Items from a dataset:
▬▬▬▬▬▬
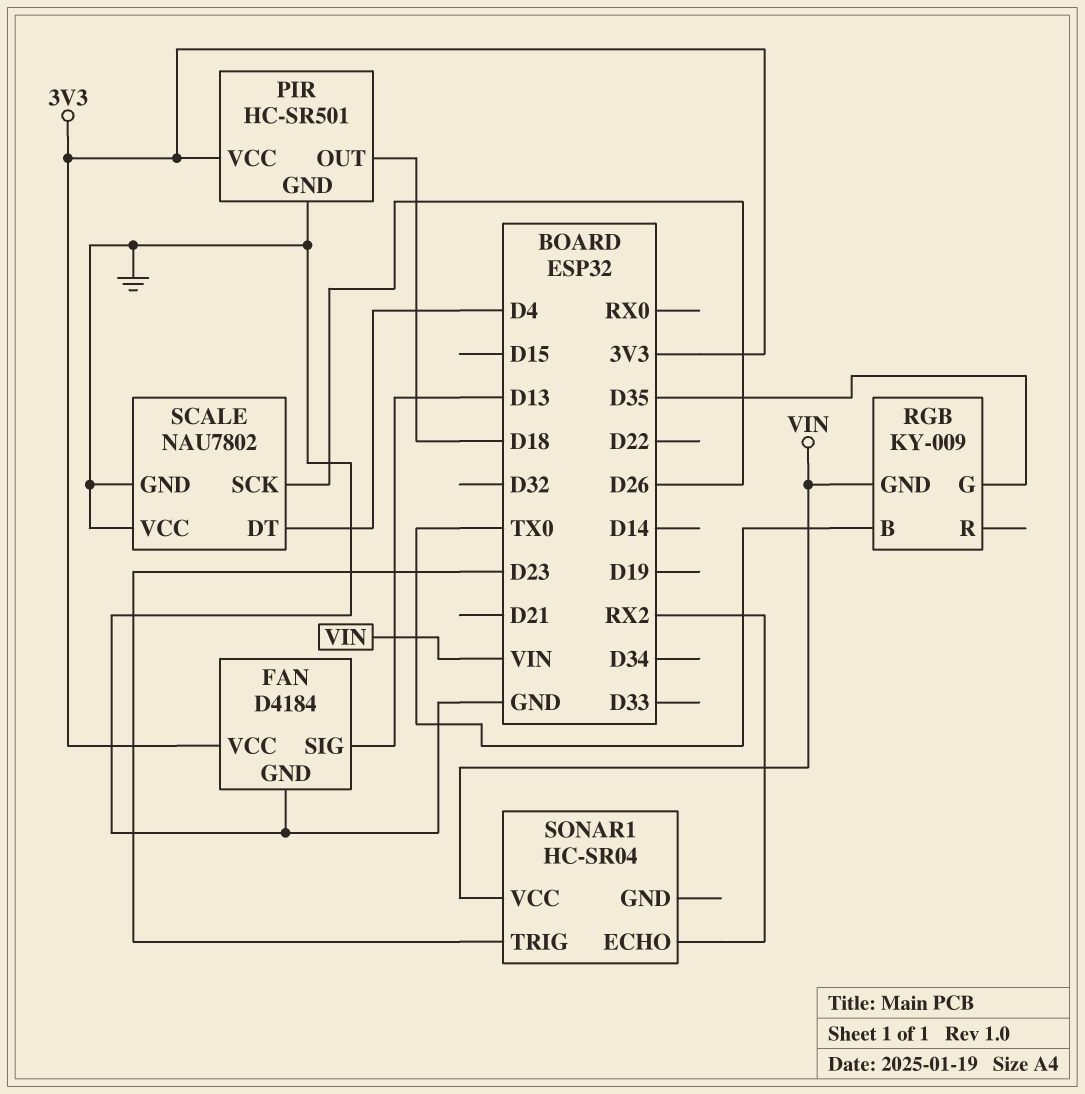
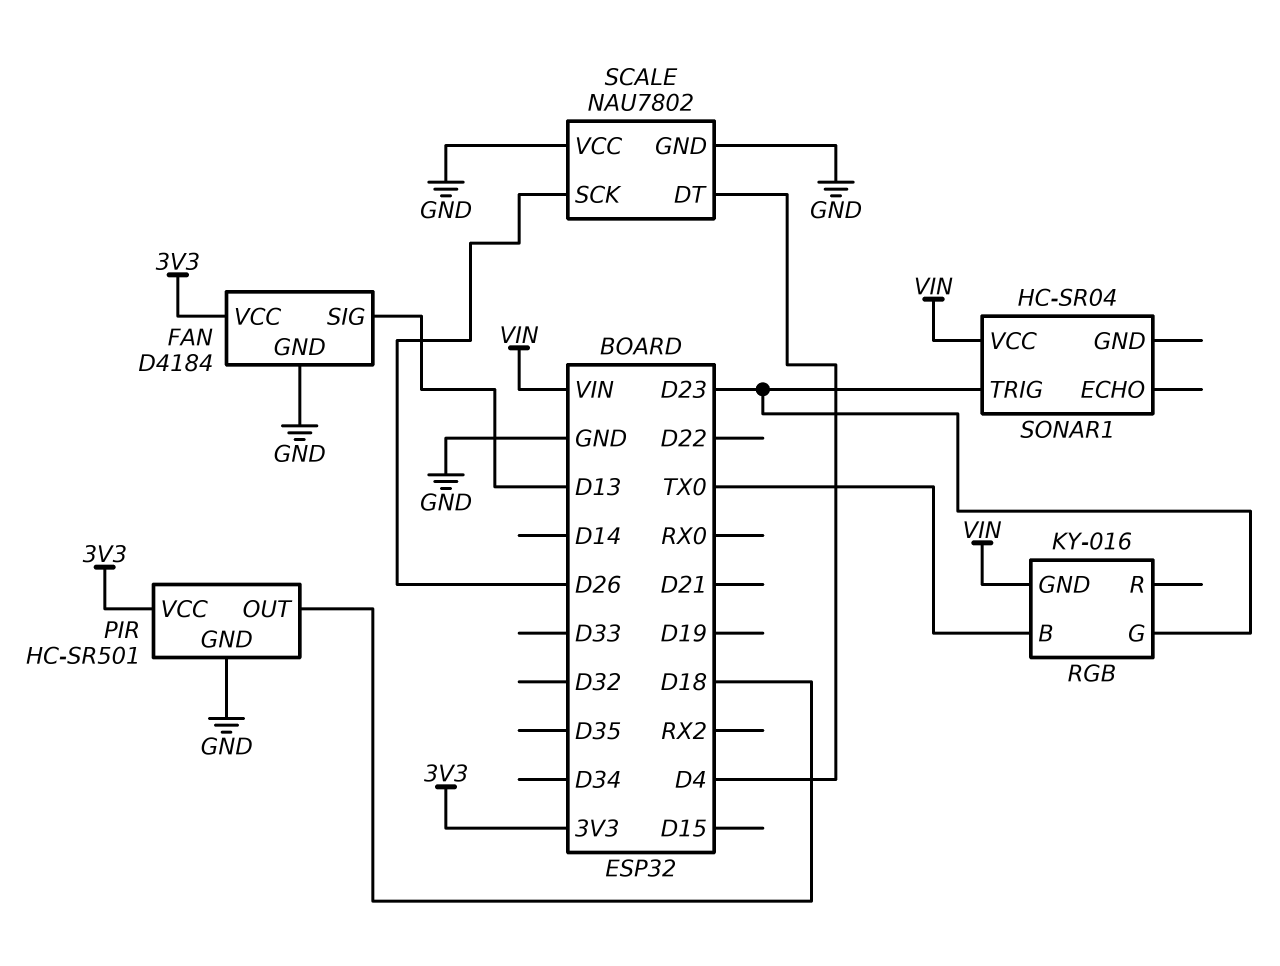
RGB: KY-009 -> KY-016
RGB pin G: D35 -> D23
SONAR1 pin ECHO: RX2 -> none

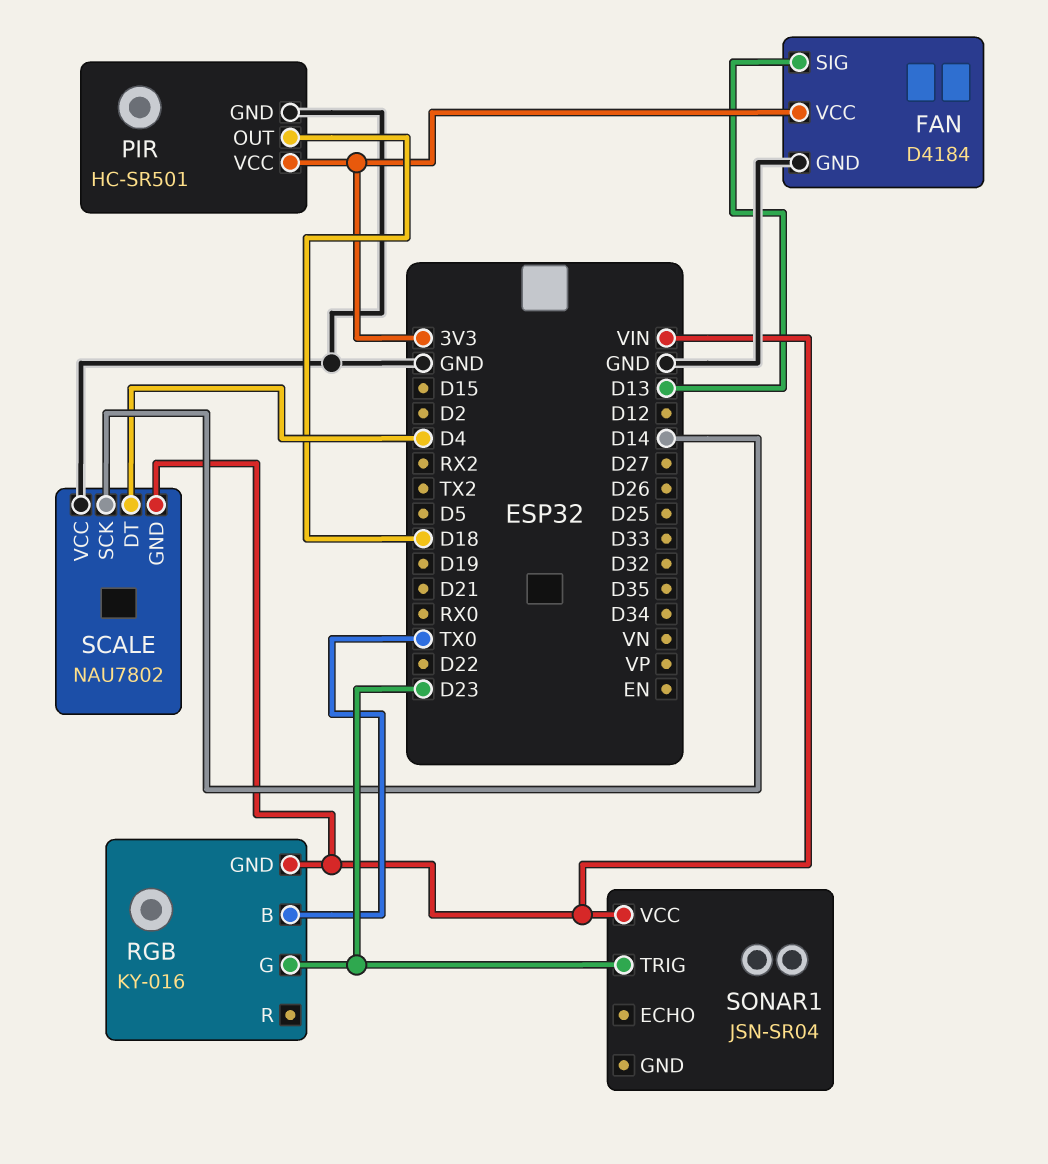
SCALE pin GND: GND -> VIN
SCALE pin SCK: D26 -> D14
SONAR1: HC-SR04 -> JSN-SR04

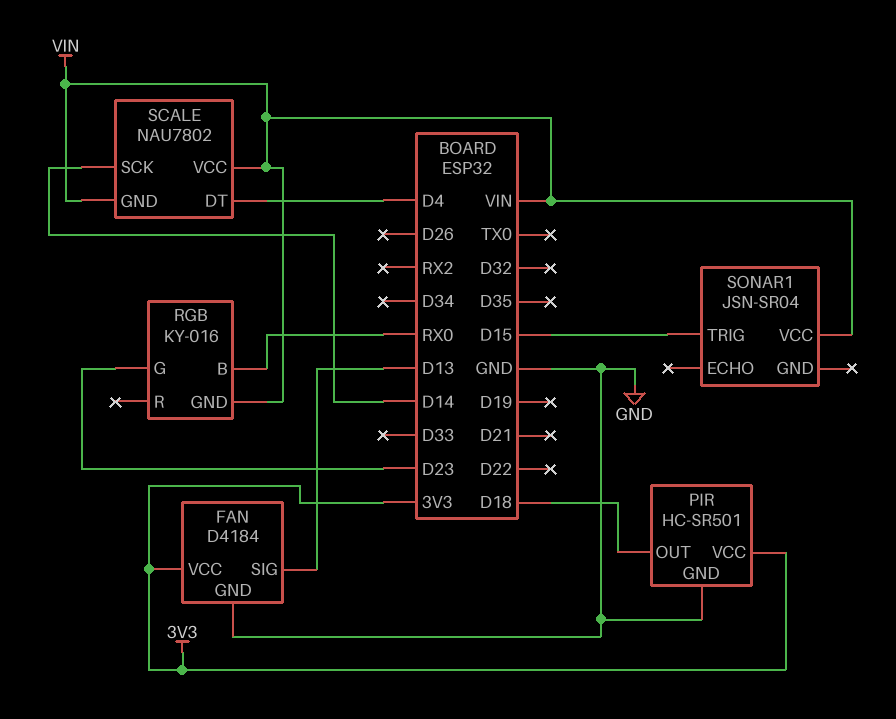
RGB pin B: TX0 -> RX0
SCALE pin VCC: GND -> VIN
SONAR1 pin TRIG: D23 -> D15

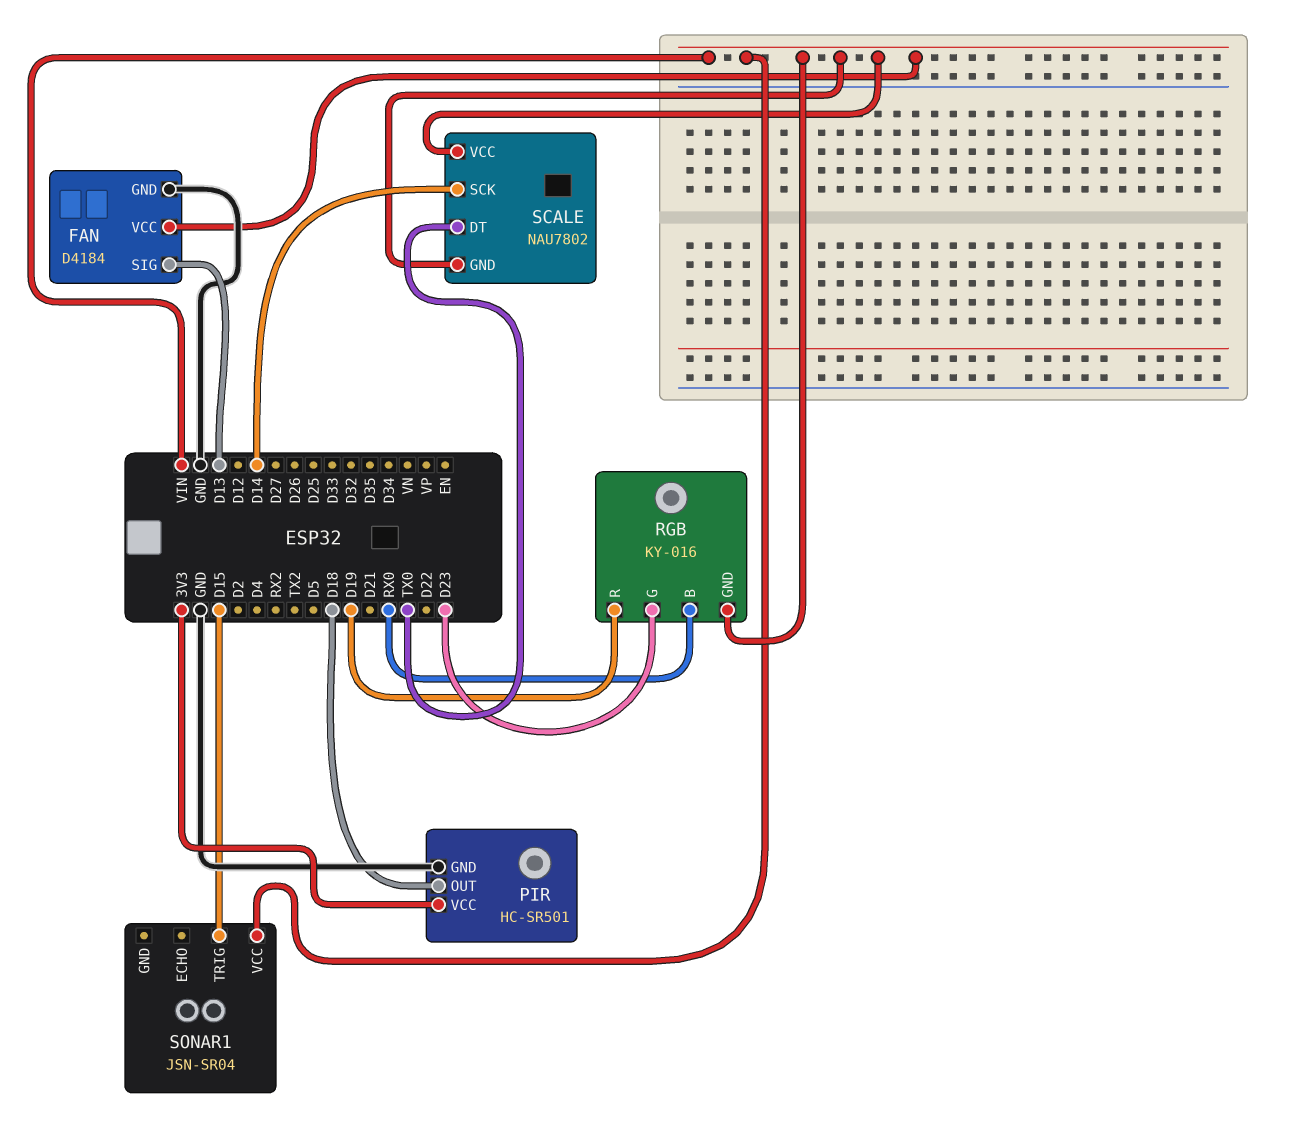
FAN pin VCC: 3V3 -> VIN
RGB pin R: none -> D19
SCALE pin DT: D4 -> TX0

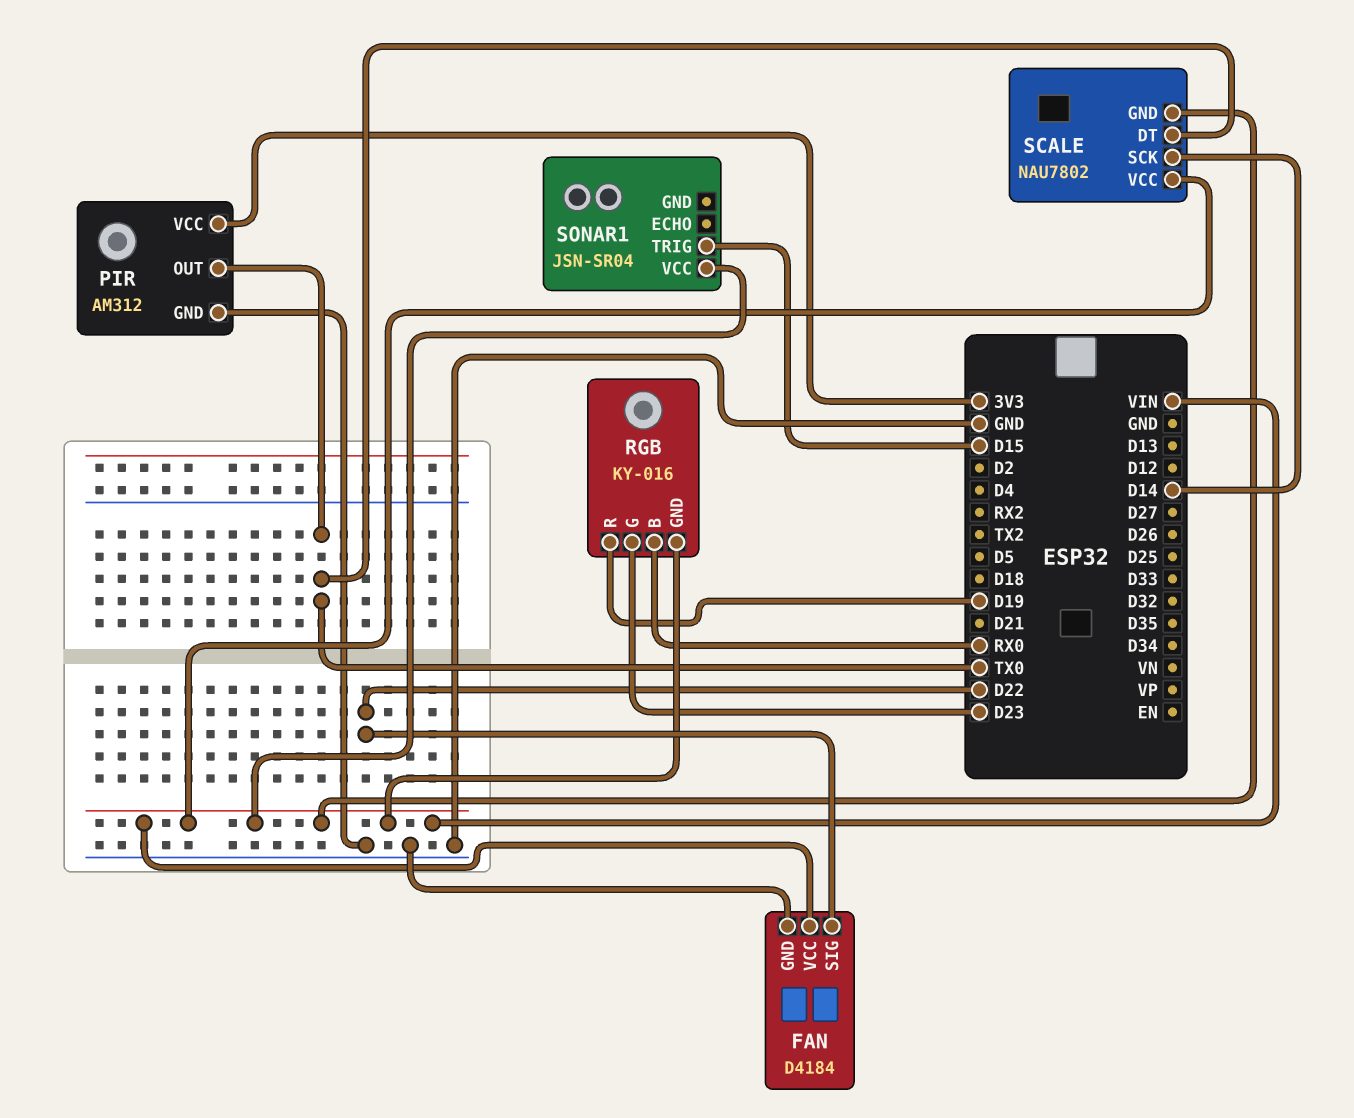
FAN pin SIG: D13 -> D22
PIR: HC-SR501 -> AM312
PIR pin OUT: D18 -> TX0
▬▬▬▬▬▬
◆ **What to do**:
Give again, unchanged, only the lines from the line containing "RGB pin B: TX0 -> RX0" to the last line of the records above. Pictures do not belong in the copy.

◆ **Written answer**:
RGB pin B: TX0 -> RX0
SCALE pin VCC: GND -> VIN
SONAR1 pin TRIG: D23 -> D15

FAN pin VCC: 3V3 -> VIN
RGB pin R: none -> D19
SCALE pin DT: D4 -> TX0

FAN pin SIG: D13 -> D22
PIR: HC-SR501 -> AM312
PIR pin OUT: D18 -> TX0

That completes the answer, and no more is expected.